_Assignment_
The data must be written out once more, precisely as given.

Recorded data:
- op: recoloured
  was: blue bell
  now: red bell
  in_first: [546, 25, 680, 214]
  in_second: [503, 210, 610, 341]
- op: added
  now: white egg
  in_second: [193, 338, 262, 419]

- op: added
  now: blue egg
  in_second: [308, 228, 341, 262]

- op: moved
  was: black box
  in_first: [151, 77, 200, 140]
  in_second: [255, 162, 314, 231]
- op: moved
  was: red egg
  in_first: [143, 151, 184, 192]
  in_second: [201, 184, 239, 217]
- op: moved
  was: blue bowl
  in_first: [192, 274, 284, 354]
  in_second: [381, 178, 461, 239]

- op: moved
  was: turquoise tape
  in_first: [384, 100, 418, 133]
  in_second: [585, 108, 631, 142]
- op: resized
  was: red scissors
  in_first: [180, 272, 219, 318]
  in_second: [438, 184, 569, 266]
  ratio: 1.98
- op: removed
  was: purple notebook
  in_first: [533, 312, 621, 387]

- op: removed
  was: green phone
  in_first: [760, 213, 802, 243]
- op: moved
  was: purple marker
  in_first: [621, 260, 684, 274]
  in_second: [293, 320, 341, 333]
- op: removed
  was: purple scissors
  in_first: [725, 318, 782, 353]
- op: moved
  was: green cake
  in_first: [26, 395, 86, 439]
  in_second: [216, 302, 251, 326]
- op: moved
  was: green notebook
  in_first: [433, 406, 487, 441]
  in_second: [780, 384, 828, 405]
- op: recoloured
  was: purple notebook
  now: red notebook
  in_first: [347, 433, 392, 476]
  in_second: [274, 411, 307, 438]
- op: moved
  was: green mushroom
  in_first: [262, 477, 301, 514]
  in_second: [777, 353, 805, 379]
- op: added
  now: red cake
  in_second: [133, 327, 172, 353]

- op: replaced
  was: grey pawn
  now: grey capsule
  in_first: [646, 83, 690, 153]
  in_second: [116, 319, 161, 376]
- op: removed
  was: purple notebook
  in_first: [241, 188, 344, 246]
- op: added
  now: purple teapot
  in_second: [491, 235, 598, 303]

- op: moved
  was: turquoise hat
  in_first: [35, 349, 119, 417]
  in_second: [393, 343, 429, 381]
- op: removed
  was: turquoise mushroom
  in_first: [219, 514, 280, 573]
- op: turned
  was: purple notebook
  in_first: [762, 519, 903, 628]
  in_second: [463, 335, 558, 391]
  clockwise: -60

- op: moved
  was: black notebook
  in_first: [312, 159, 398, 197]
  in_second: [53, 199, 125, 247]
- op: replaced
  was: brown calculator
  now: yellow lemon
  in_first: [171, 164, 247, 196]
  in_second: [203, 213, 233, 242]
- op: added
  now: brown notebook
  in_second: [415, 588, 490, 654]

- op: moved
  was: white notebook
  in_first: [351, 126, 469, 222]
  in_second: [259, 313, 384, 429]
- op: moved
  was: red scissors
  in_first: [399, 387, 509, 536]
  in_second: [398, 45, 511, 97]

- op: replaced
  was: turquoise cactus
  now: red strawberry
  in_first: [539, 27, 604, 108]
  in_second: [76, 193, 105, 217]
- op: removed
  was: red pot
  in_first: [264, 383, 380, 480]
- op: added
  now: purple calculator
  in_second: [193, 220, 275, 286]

_Completed task_
- op: recoloured
  was: blue bell
  now: red bell
  in_first: [546, 25, 680, 214]
  in_second: [503, 210, 610, 341]
- op: added
  now: white egg
  in_second: [193, 338, 262, 419]

- op: added
  now: blue egg
  in_second: [308, 228, 341, 262]

- op: moved
  was: black box
  in_first: [151, 77, 200, 140]
  in_second: [255, 162, 314, 231]
- op: moved
  was: red egg
  in_first: [143, 151, 184, 192]
  in_second: [201, 184, 239, 217]
- op: moved
  was: blue bowl
  in_first: [192, 274, 284, 354]
  in_second: [381, 178, 461, 239]

- op: moved
  was: turquoise tape
  in_first: [384, 100, 418, 133]
  in_second: [585, 108, 631, 142]
- op: resized
  was: red scissors
  in_first: [180, 272, 219, 318]
  in_second: [438, 184, 569, 266]
  ratio: 1.98
- op: removed
  was: purple notebook
  in_first: [533, 312, 621, 387]

- op: removed
  was: green phone
  in_first: [760, 213, 802, 243]
- op: moved
  was: purple marker
  in_first: [621, 260, 684, 274]
  in_second: [293, 320, 341, 333]
- op: removed
  was: purple scissors
  in_first: [725, 318, 782, 353]
- op: moved
  was: green cake
  in_first: [26, 395, 86, 439]
  in_second: [216, 302, 251, 326]
- op: moved
  was: green notebook
  in_first: [433, 406, 487, 441]
  in_second: [780, 384, 828, 405]
- op: recoloured
  was: purple notebook
  now: red notebook
  in_first: [347, 433, 392, 476]
  in_second: [274, 411, 307, 438]
- op: moved
  was: green mushroom
  in_first: [262, 477, 301, 514]
  in_second: [777, 353, 805, 379]
- op: added
  now: red cake
  in_second: [133, 327, 172, 353]

- op: replaced
  was: grey pawn
  now: grey capsule
  in_first: [646, 83, 690, 153]
  in_second: [116, 319, 161, 376]
- op: removed
  was: purple notebook
  in_first: [241, 188, 344, 246]
- op: added
  now: purple teapot
  in_second: [491, 235, 598, 303]

- op: moved
  was: turquoise hat
  in_first: [35, 349, 119, 417]
  in_second: [393, 343, 429, 381]
- op: removed
  was: turquoise mushroom
  in_first: [219, 514, 280, 573]
- op: turned
  was: purple notebook
  in_first: [762, 519, 903, 628]
  in_second: [463, 335, 558, 391]
  clockwise: -60

- op: moved
  was: black notebook
  in_first: [312, 159, 398, 197]
  in_second: [53, 199, 125, 247]
- op: replaced
  was: brown calculator
  now: yellow lemon
  in_first: [171, 164, 247, 196]
  in_second: [203, 213, 233, 242]
- op: added
  now: brown notebook
  in_second: [415, 588, 490, 654]

- op: moved
  was: white notebook
  in_first: [351, 126, 469, 222]
  in_second: [259, 313, 384, 429]
- op: moved
  was: red scissors
  in_first: [399, 387, 509, 536]
  in_second: [398, 45, 511, 97]

- op: replaced
  was: turquoise cactus
  now: red strawberry
  in_first: [539, 27, 604, 108]
  in_second: [76, 193, 105, 217]
- op: removed
  was: red pot
  in_first: [264, 383, 380, 480]
- op: added
  now: purple calculator
  in_second: [193, 220, 275, 286]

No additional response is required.